Task to carry out:
Word for word, retype every line of the data.

━━━ Data extracts ━━━

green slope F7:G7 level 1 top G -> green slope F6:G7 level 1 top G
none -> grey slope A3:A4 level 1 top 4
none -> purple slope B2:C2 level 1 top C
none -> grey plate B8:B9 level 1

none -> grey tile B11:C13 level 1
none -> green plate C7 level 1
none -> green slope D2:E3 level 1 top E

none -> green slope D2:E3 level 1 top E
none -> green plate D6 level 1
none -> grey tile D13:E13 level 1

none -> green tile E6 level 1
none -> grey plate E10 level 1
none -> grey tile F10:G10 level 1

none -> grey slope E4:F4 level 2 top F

━━━

Response for this exercise:
green slope F7:G7 level 1 top G -> green slope F6:G7 level 1 top G
none -> grey slope A3:A4 level 1 top 4
none -> purple slope B2:C2 level 1 top C
none -> grey plate B8:B9 level 1

none -> grey tile B11:C13 level 1
none -> green plate C7 level 1
none -> green slope D2:E3 level 1 top E

none -> green slope D2:E3 level 1 top E
none -> green plate D6 level 1
none -> grey tile D13:E13 level 1

none -> green tile E6 level 1
none -> grey plate E10 level 1
none -> grey tile F10:G10 level 1

none -> grey slope E4:F4 level 2 top F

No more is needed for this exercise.